> INSTRUCTIONS TO FOLLOW:
For every record below, repeat the text exactly and pass over any image.

Stored data entries:
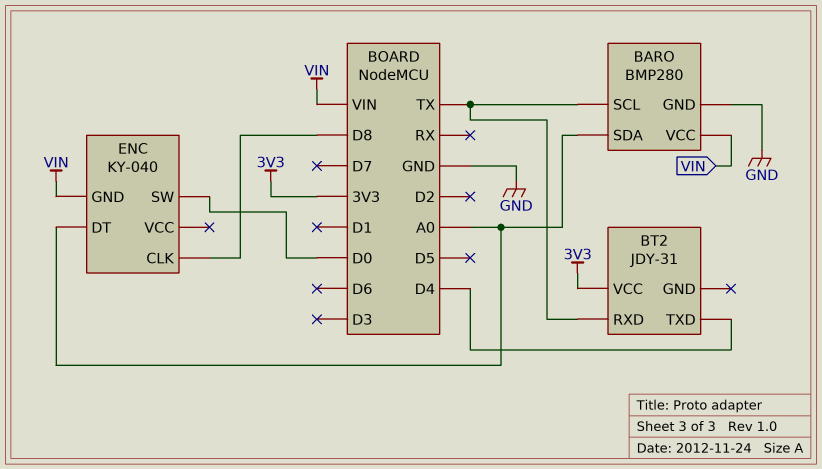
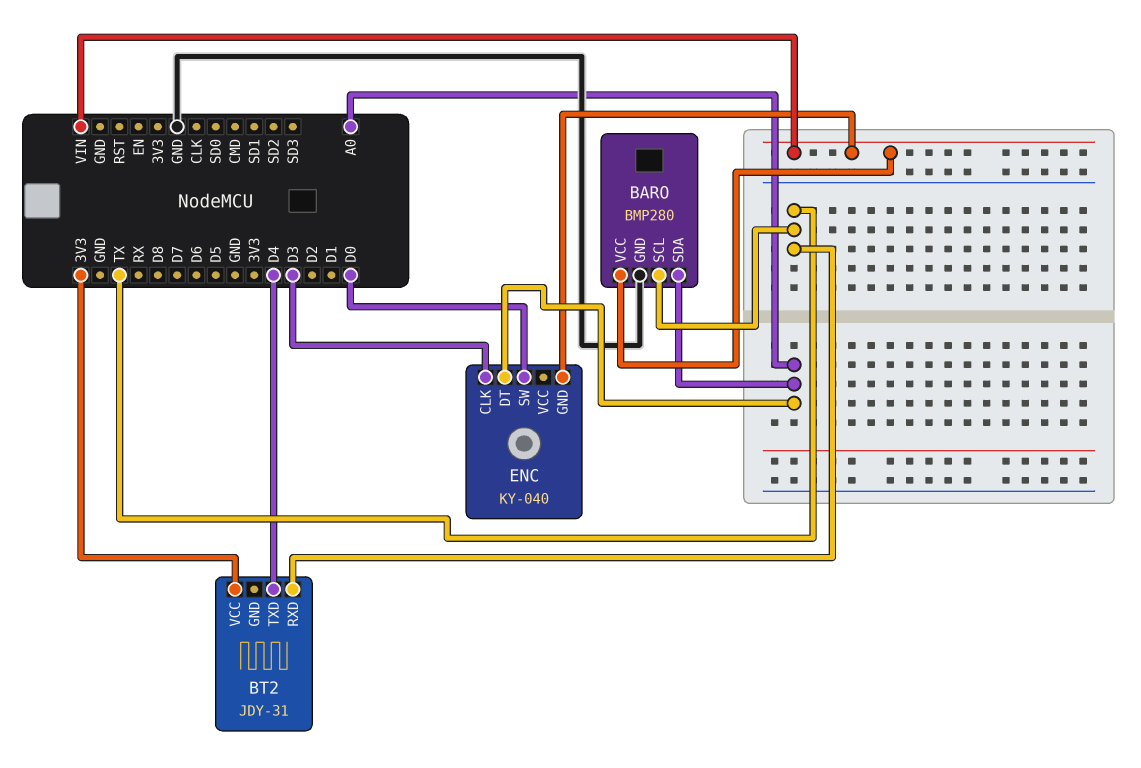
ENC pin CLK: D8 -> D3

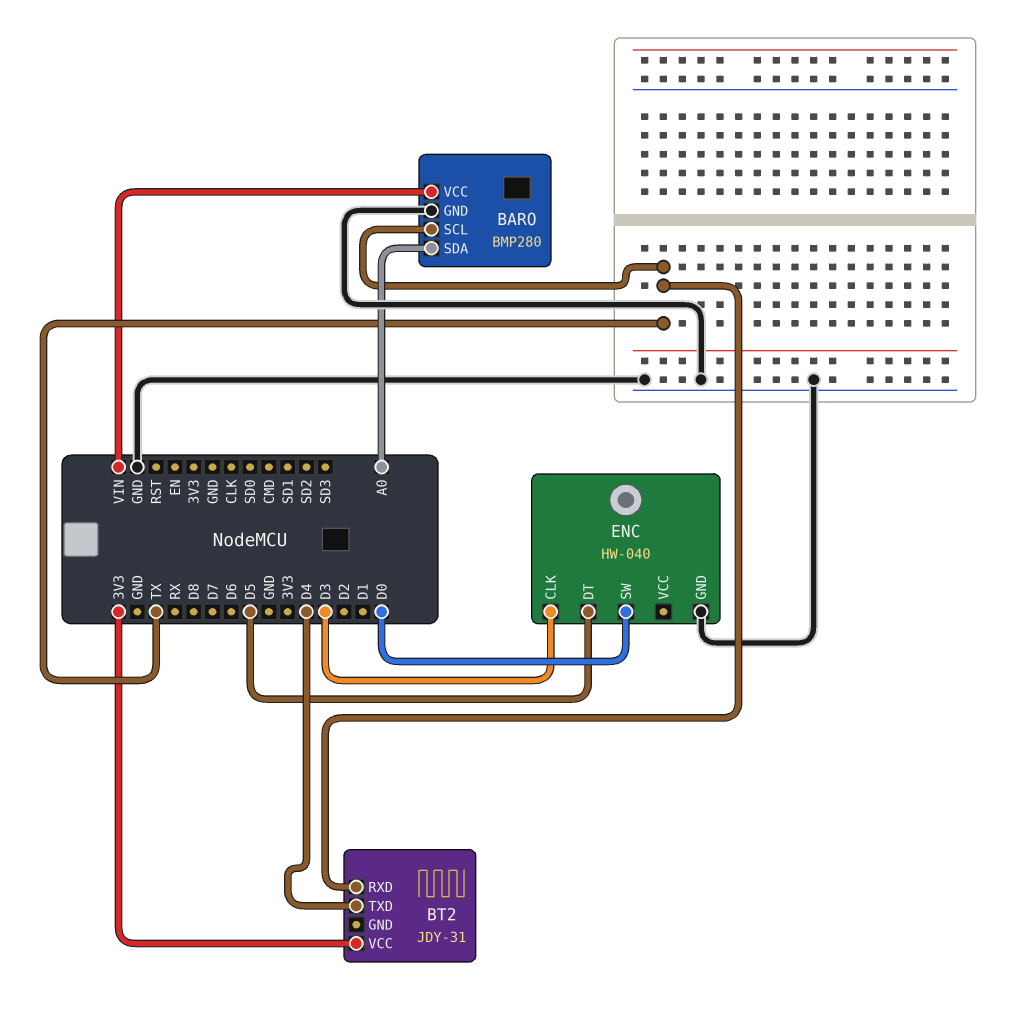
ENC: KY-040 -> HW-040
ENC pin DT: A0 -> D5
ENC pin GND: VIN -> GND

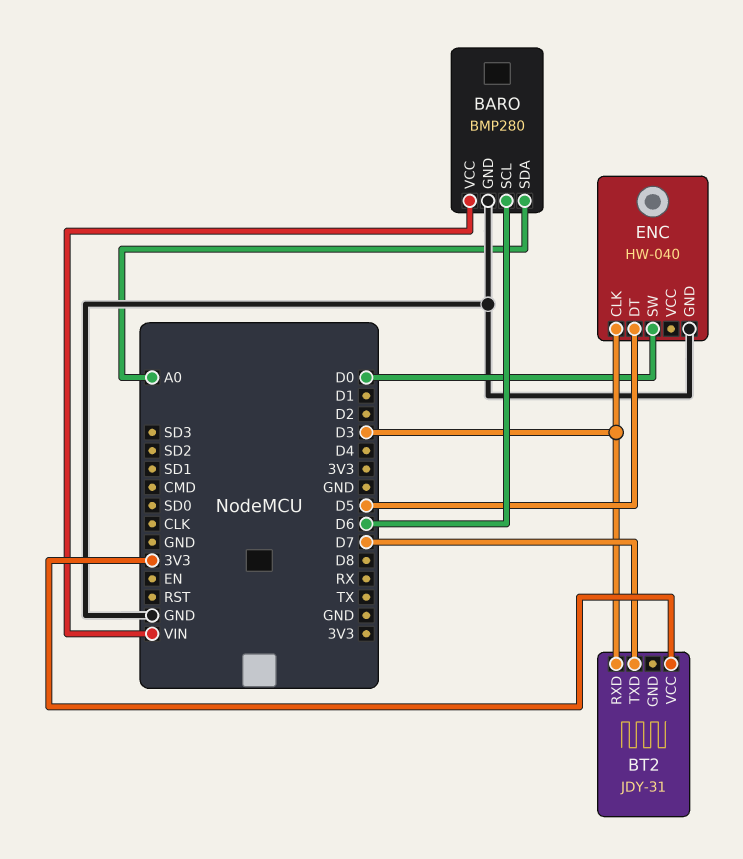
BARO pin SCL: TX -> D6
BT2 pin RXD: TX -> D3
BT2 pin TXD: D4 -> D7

> PROBLEM SOLUTION:
ENC pin CLK: D8 -> D3

ENC: KY-040 -> HW-040
ENC pin DT: A0 -> D5
ENC pin GND: VIN -> GND

BARO pin SCL: TX -> D6
BT2 pin RXD: TX -> D3
BT2 pin TXD: D4 -> D7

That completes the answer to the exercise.